▶ Exercise brief
Make an exact copy of all the data, pictures excluded.

▶ Source material
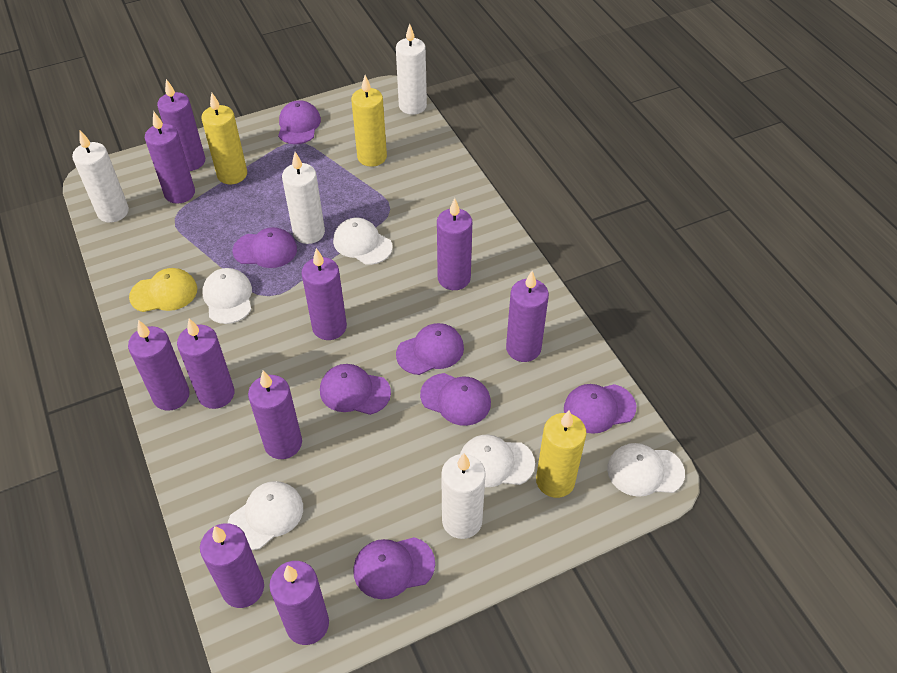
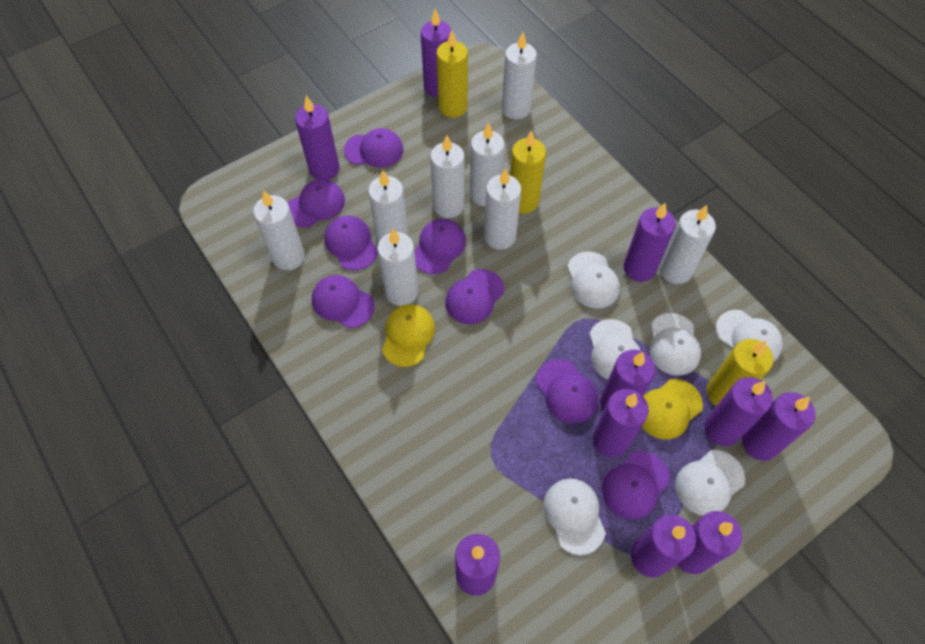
purple cap: 7 -> 8
white candle: 4 -> 8
white cap: 5 -> 6
yellow cap: 1 -> 2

▶ Reply to the exercise
purple cap: 7 -> 8
white candle: 4 -> 8
white cap: 5 -> 6
yellow cap: 1 -> 2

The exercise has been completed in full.